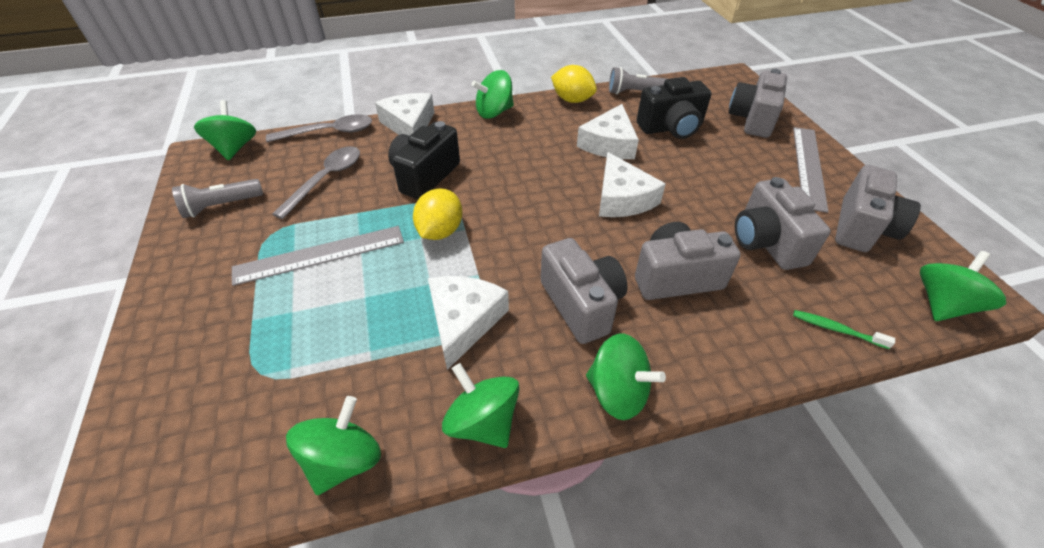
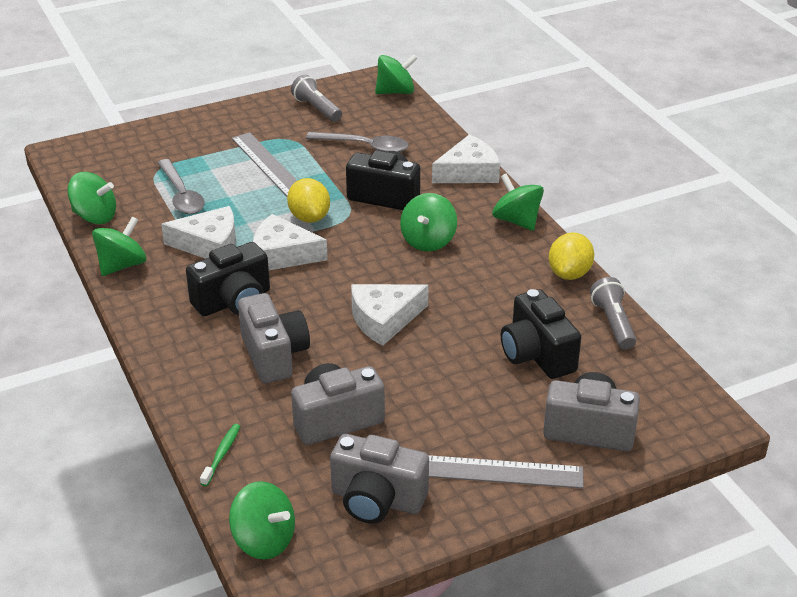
camera: 80 degrees right, 10 degrees down
grey spoon [266,114,372,142] -> grey spoon moved to [157,159,205,214]
yellow lemon [413,188,462,240] -> yellow lemon turned 60 degrees clockwise [287,178,330,223]
grey camera [541,238,628,344] -> black camera [186,242,270,316]
white cheese [577,104,639,159] -> white cheese moved to [253,214,328,270]
green spinning top [586,334,666,420] -> green spinning top moved to [400,193,457,252]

*Instructions for the task*. Copy the listing above verbatim; the pictures it contains are to stay out.

*Response*.
camera: 80 degrees right, 10 degrees down
grey spoon [266,114,372,142] -> grey spoon moved to [157,159,205,214]
yellow lemon [413,188,462,240] -> yellow lemon turned 60 degrees clockwise [287,178,330,223]
grey camera [541,238,628,344] -> black camera [186,242,270,316]
white cheese [577,104,639,159] -> white cheese moved to [253,214,328,270]
green spinning top [586,334,666,420] -> green spinning top moved to [400,193,457,252]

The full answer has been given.